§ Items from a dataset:

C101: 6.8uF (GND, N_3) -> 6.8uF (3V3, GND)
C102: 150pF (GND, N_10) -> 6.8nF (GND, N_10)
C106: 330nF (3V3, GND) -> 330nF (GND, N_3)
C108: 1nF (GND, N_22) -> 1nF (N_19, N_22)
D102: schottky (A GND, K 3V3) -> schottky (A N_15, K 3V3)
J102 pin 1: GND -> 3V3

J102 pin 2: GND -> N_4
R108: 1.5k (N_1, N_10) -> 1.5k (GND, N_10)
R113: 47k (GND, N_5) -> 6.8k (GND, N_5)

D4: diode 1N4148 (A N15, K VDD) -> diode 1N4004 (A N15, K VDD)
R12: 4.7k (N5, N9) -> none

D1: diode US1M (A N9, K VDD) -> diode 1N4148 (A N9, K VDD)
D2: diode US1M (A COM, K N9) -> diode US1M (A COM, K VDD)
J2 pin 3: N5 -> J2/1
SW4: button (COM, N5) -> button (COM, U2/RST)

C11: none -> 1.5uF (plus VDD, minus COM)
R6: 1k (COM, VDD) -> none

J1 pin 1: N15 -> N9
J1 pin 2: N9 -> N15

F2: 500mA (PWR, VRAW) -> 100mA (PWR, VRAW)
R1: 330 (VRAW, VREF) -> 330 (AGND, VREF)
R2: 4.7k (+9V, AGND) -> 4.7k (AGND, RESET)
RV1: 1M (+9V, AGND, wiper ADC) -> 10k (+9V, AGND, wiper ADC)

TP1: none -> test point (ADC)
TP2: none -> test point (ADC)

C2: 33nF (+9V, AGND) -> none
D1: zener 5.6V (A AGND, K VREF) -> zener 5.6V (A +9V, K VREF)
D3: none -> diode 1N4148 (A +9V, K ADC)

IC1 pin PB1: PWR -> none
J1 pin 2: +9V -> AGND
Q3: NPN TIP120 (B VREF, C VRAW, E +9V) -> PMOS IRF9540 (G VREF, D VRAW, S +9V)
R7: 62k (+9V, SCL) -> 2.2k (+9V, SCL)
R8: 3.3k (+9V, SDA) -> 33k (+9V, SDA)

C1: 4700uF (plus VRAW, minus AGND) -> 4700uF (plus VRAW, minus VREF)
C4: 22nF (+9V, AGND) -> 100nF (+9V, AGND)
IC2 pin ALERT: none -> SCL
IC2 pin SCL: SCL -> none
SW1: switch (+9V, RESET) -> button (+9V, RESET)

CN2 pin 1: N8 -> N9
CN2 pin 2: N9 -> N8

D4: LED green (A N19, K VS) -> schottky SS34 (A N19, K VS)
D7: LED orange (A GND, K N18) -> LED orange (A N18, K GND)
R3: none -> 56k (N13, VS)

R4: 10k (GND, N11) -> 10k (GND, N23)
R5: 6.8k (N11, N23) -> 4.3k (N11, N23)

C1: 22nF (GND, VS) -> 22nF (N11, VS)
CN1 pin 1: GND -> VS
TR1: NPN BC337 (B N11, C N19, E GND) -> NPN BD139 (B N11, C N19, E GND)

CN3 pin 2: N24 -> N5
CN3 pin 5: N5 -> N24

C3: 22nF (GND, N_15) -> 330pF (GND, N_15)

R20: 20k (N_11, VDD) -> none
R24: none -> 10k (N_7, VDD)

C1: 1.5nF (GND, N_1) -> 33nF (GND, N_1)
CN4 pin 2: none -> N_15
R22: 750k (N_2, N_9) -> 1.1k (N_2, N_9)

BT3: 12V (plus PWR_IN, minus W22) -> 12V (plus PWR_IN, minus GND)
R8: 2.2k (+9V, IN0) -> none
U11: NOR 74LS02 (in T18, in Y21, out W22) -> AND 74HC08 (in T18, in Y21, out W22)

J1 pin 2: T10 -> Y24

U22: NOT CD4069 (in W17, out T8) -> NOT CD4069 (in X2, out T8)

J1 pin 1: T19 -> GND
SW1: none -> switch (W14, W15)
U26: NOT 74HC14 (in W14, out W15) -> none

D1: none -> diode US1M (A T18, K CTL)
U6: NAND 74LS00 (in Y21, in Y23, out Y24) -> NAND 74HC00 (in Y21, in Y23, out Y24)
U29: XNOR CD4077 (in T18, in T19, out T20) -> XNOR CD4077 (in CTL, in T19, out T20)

§ TO DO: Wherever the word "VRAW" appears in the data, return the whole line.

§ RESULT BELOW:
F2: 500mA (PWR, VRAW) -> 100mA (PWR, VRAW)
R1: 330 (VRAW, VREF) -> 330 (AGND, VREF)
Q3: NPN TIP120 (B VREF, C VRAW, E +9V) -> PMOS IRF9540 (G VREF, D VRAW, S +9V)
C1: 4700uF (plus VRAW, minus AGND) -> 4700uF (plus VRAW, minus VREF)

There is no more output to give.